### What is required
Please output every line of the material below without changing a single character.

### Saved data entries
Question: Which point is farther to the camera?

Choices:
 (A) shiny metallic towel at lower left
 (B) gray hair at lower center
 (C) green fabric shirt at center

### Reply
Question: Which point is farther to the camera?

Choices:
 (A) shiny metallic towel at lower left
 (B) gray hair at lower center
 (C) green fabric shirt at center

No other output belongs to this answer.